**YOUR TASK**
From the first line to the last, print the records exactly, leaving out the pictures.

Segment Start: RECORD SET

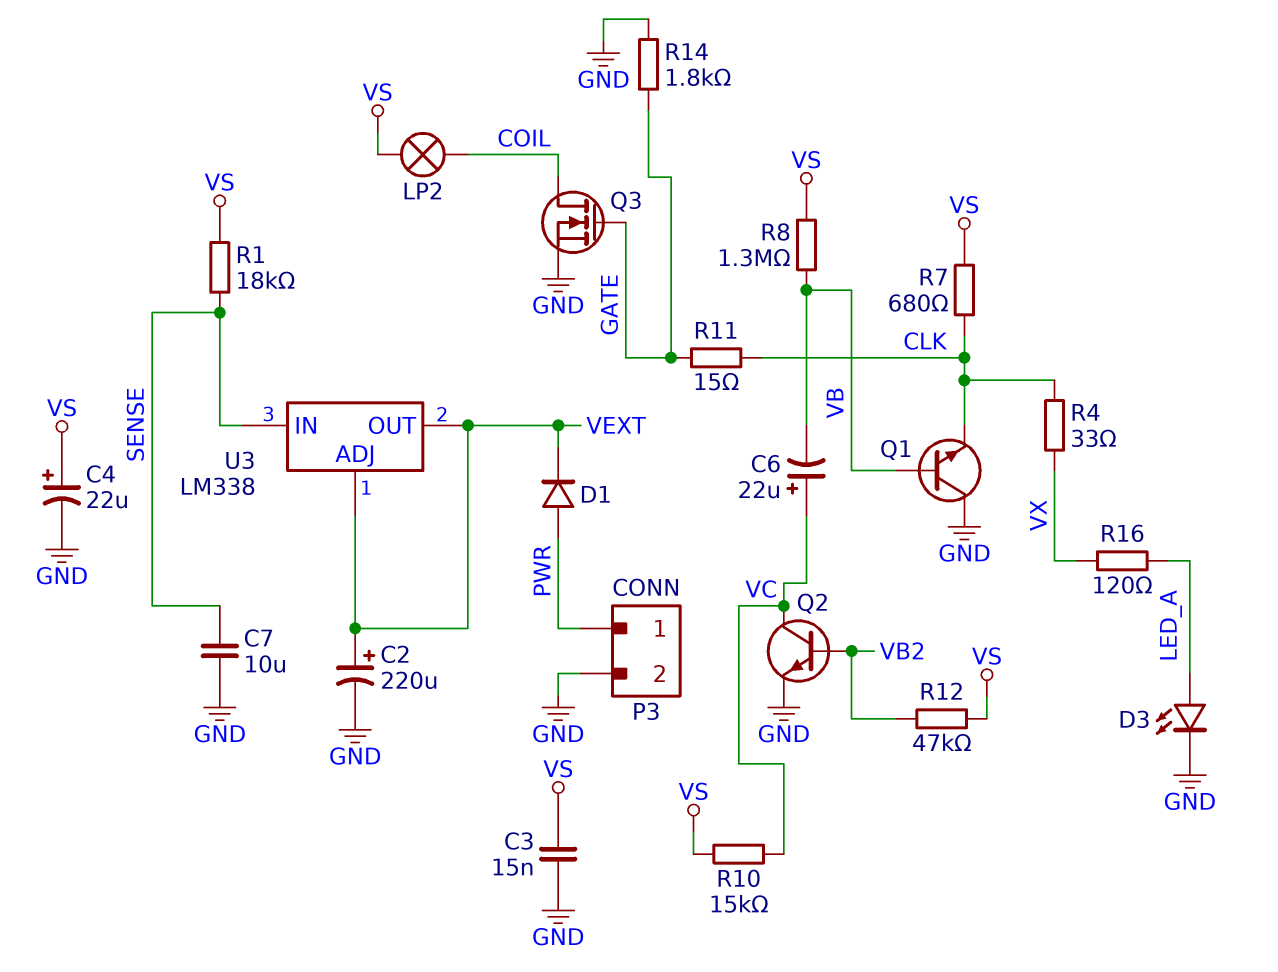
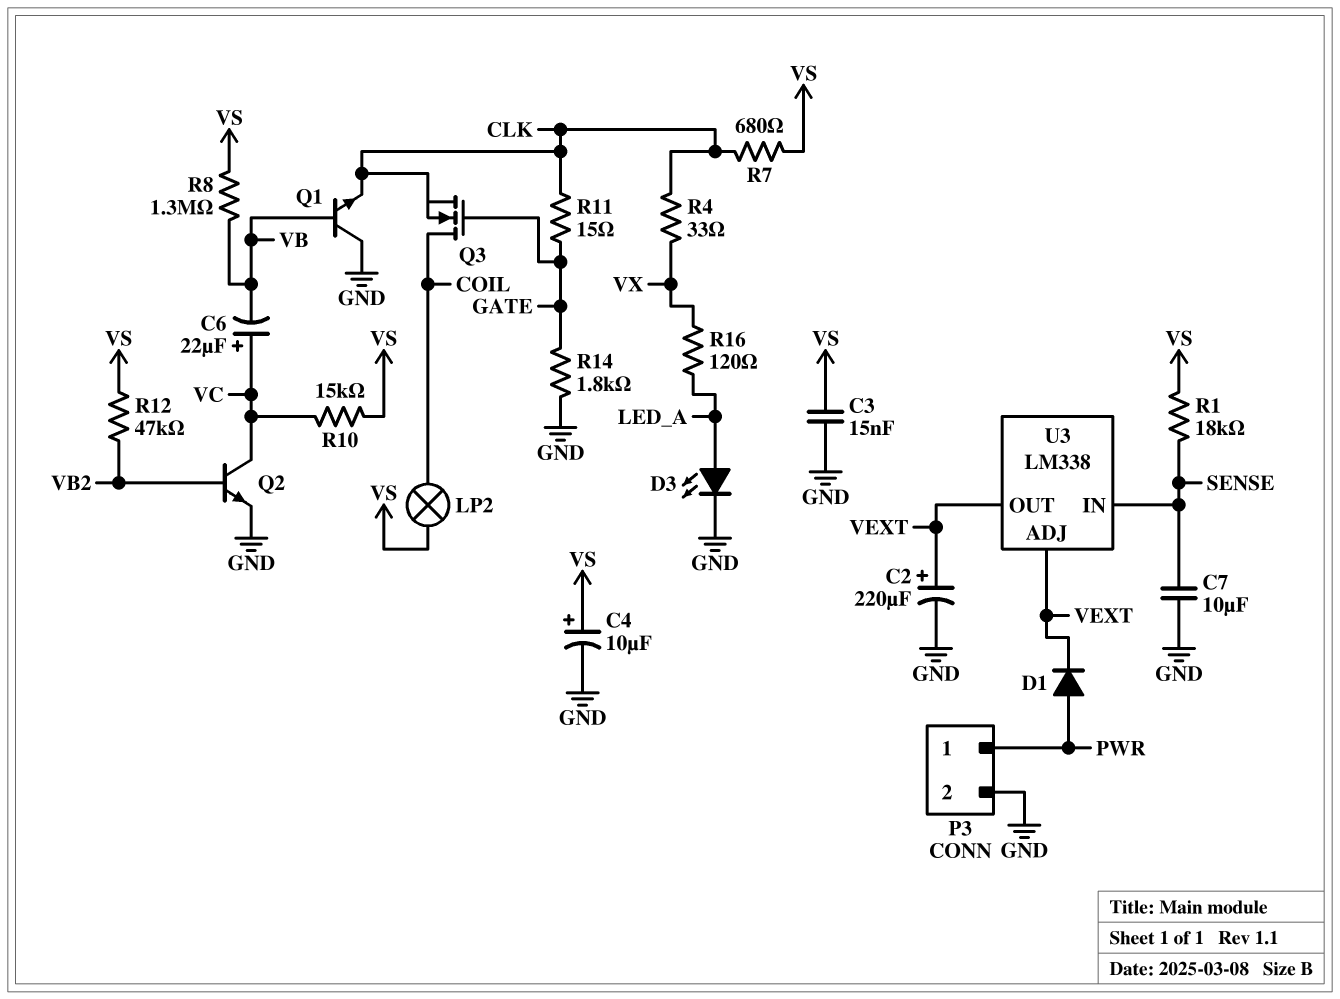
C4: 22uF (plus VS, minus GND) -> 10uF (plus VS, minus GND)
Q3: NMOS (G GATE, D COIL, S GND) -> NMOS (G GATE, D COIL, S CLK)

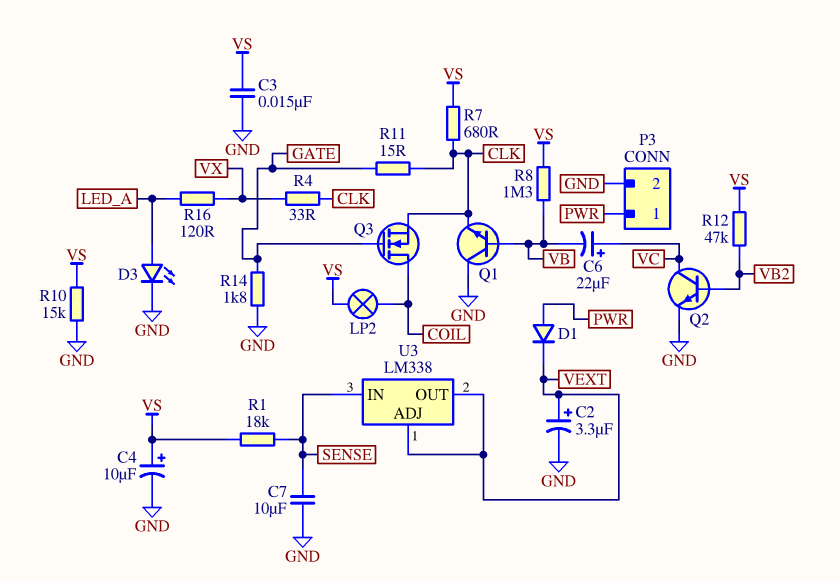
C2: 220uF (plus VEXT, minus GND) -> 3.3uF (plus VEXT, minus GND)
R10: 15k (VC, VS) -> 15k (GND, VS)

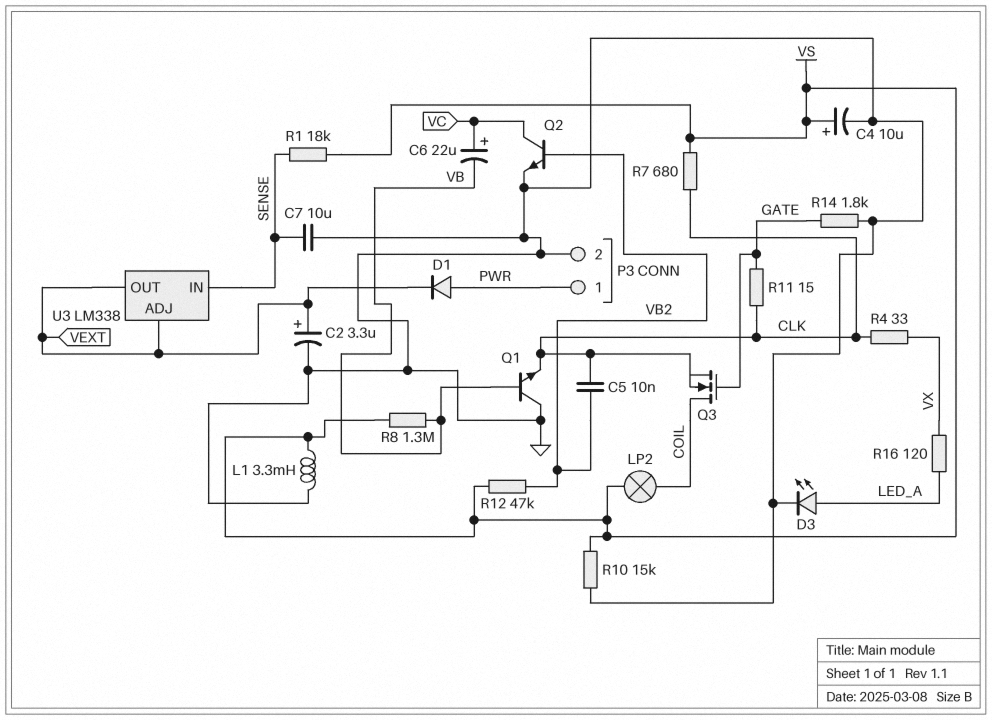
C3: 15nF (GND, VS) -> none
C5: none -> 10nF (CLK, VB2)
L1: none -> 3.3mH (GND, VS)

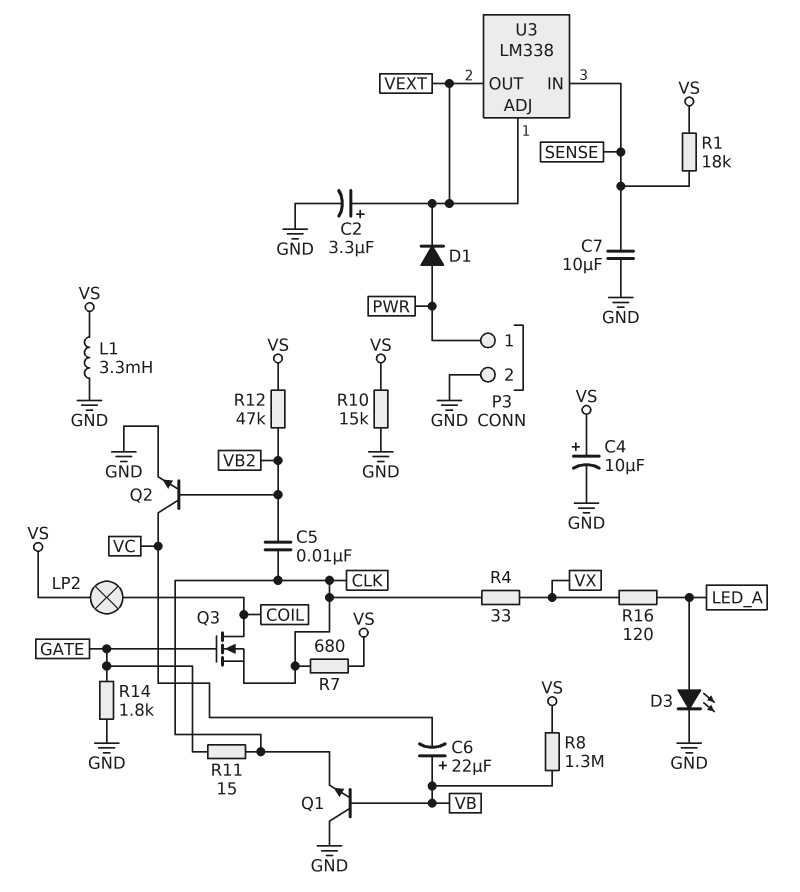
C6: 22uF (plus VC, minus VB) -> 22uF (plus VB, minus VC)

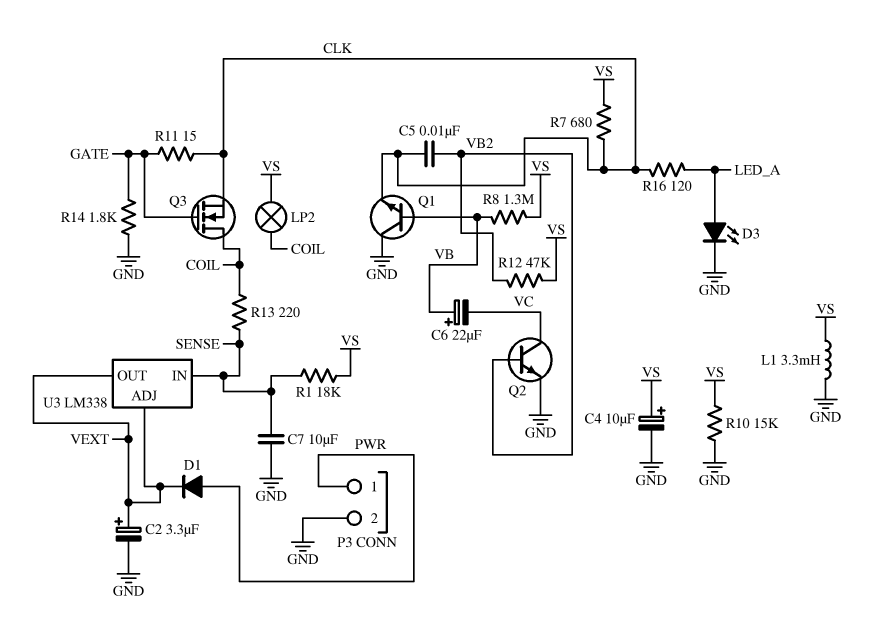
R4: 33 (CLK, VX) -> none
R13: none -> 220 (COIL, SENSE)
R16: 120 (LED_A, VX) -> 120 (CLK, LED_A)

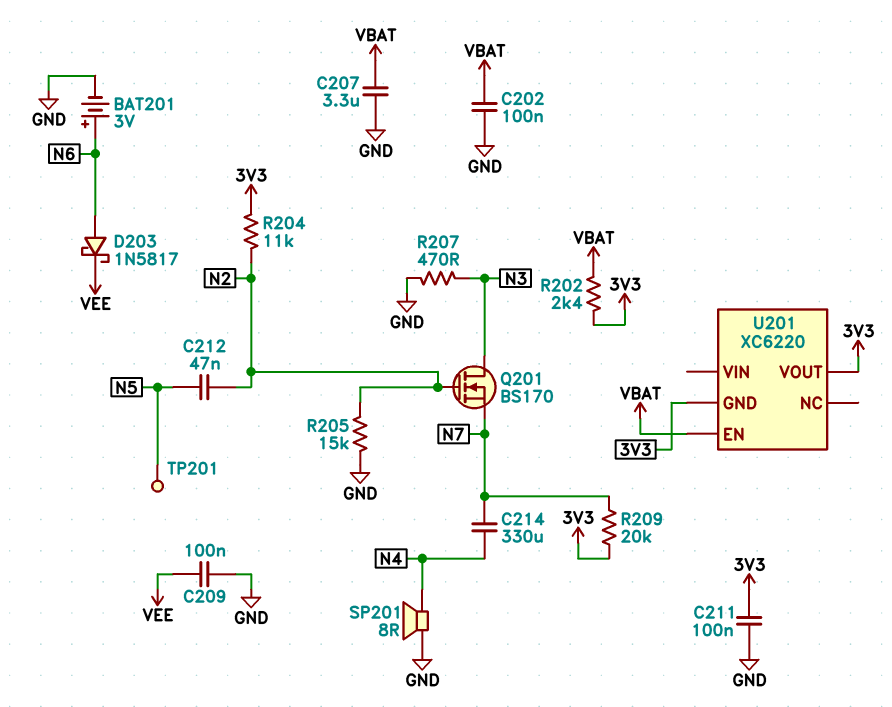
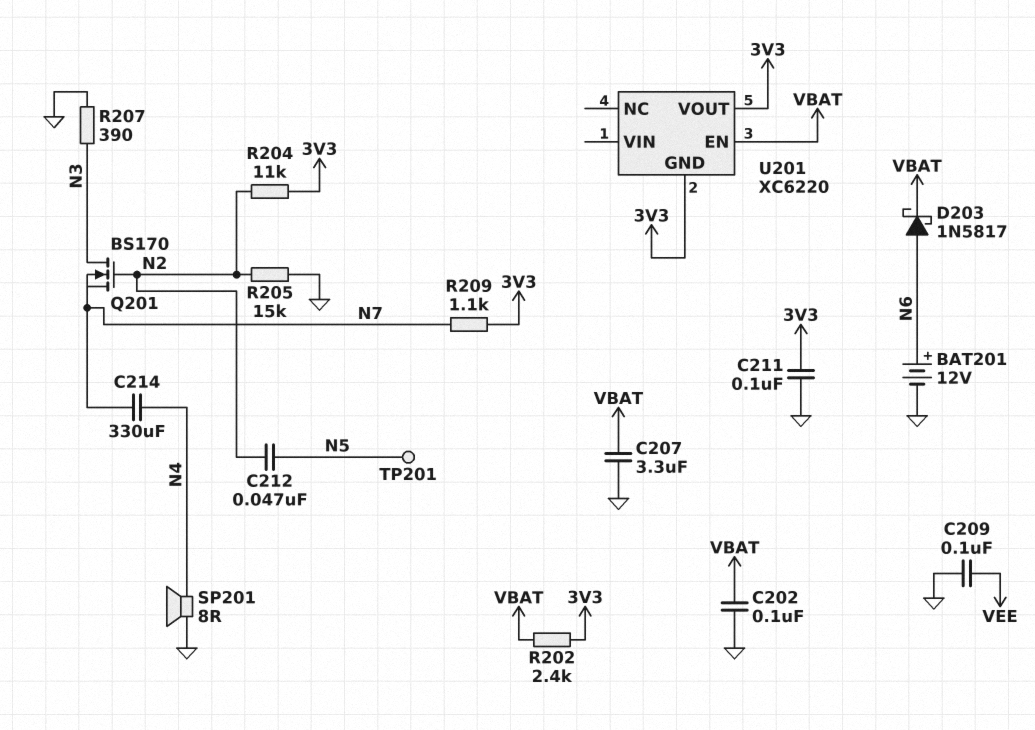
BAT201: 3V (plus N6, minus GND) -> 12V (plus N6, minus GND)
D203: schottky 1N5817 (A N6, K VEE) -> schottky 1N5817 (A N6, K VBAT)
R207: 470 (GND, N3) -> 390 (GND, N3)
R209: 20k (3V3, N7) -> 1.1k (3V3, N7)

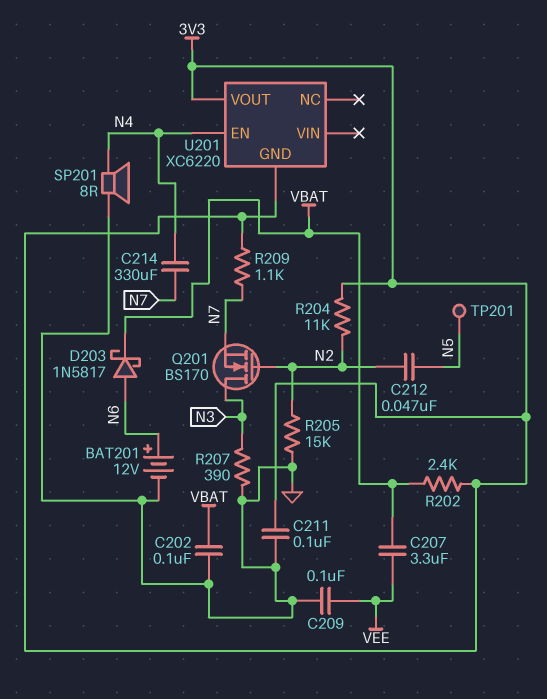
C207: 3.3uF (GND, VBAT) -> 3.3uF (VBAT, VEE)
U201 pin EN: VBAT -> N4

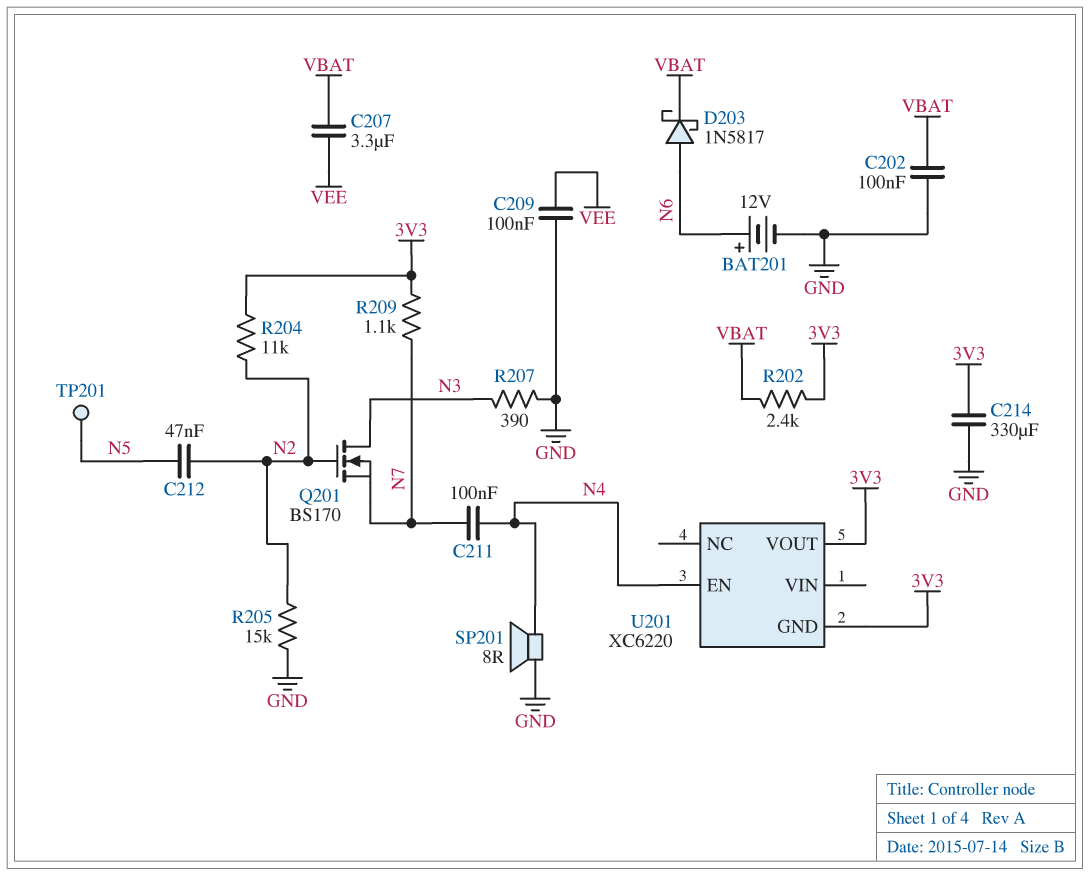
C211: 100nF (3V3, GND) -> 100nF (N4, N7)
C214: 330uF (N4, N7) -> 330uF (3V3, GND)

Segment End: RECORD SET

**TASK SOLUTION**
C4: 22uF (plus VS, minus GND) -> 10uF (plus VS, minus GND)
Q3: NMOS (G GATE, D COIL, S GND) -> NMOS (G GATE, D COIL, S CLK)

C2: 220uF (plus VEXT, minus GND) -> 3.3uF (plus VEXT, minus GND)
R10: 15k (VC, VS) -> 15k (GND, VS)

C3: 15nF (GND, VS) -> none
C5: none -> 10nF (CLK, VB2)
L1: none -> 3.3mH (GND, VS)

C6: 22uF (plus VC, minus VB) -> 22uF (plus VB, minus VC)

R4: 33 (CLK, VX) -> none
R13: none -> 220 (COIL, SENSE)
R16: 120 (LED_A, VX) -> 120 (CLK, LED_A)

BAT201: 3V (plus N6, minus GND) -> 12V (plus N6, minus GND)
D203: schottky 1N5817 (A N6, K VEE) -> schottky 1N5817 (A N6, K VBAT)
R207: 470 (GND, N3) -> 390 (GND, N3)
R209: 20k (3V3, N7) -> 1.1k (3V3, N7)

C207: 3.3uF (GND, VBAT) -> 3.3uF (VBAT, VEE)
U201 pin EN: VBAT -> N4

C211: 100nF (3V3, GND) -> 100nF (N4, N7)
C214: 330uF (N4, N7) -> 330uF (3V3, GND)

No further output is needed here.